■ TASK ■
Search the records for lines that contain the word "degrees". Copy them all.

■ Coordinate-based object records ■

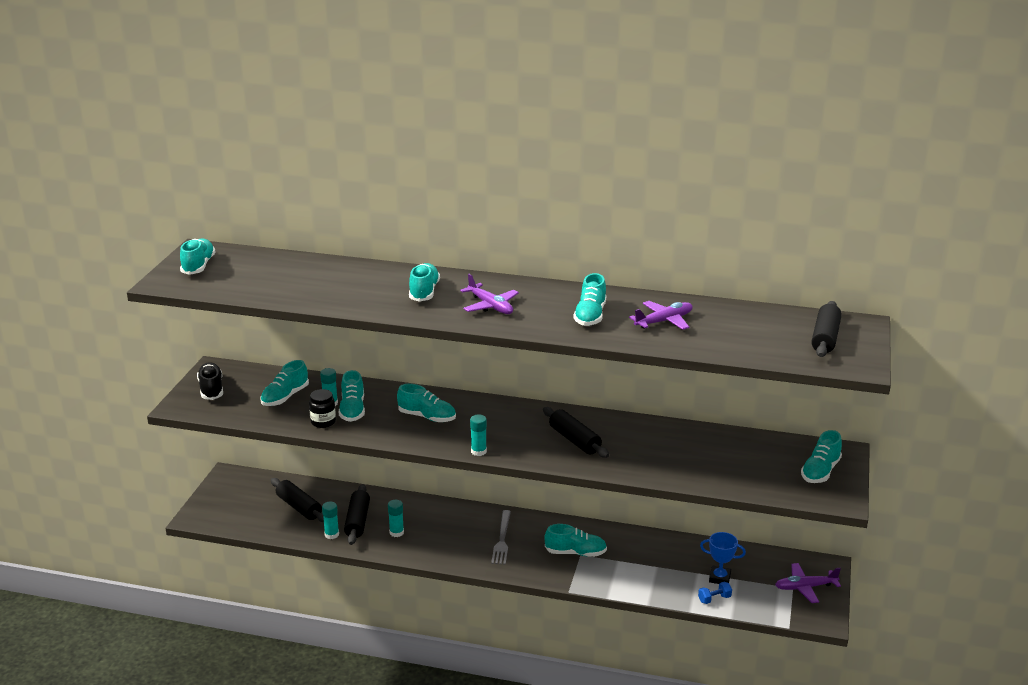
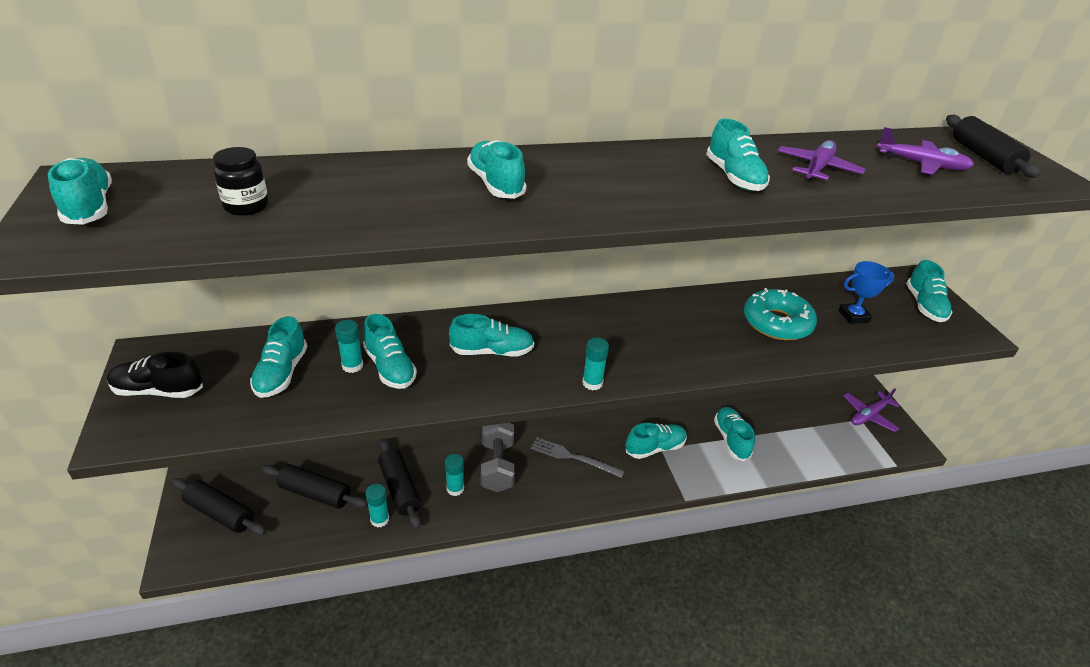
camera: 30 degrees left, 10 degrees up
(211, 389) = (158, 391): black shoe -> black shoe turned 45 degrees counterclockwise
(323, 422) = (362, 398): black jar -> black jar (246, 206)
(438, 528) = (497, 466): none -> grey dumbbell
(490, 306) = (604, 187): purple plane -> purple plane (922, 164)
(502, 539) = (573, 457): grey fork -> grey fork turned 135 degrees clockwise
(574, 440) = (679, 336): black rolling pin -> black rolling pin (220, 513)
(649, 566) = (731, 439): none -> turquoise shoe
(665, 451) = (777, 323): none -> turquoise donut
(714, 599) = (814, 456): blue dumbbell -> none
(719, 578) = (798, 430): blue trophy -> blue trophy (853, 316)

■ SOLUTION TO THE PROBLEM ■
camera: 30 degrees left, 10 degrees up
(211, 389) = (158, 391): black shoe -> black shoe turned 45 degrees counterclockwise
(502, 539) = (573, 457): grey fork -> grey fork turned 135 degrees clockwise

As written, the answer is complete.